** THE RECORDS follows **

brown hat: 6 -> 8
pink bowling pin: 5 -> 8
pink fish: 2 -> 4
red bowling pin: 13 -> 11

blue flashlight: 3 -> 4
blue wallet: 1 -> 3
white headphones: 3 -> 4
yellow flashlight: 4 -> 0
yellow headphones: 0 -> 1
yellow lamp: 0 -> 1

** End of THE RECORDS **

_TASK STATEMENT_.
Copy the records above exactly.

_ANSWER TO THIS EXERCISE_.
brown hat: 6 -> 8
pink bowling pin: 5 -> 8
pink fish: 2 -> 4
red bowling pin: 13 -> 11

blue flashlight: 3 -> 4
blue wallet: 1 -> 3
white headphones: 3 -> 4
yellow flashlight: 4 -> 0
yellow headphones: 0 -> 1
yellow lamp: 0 -> 1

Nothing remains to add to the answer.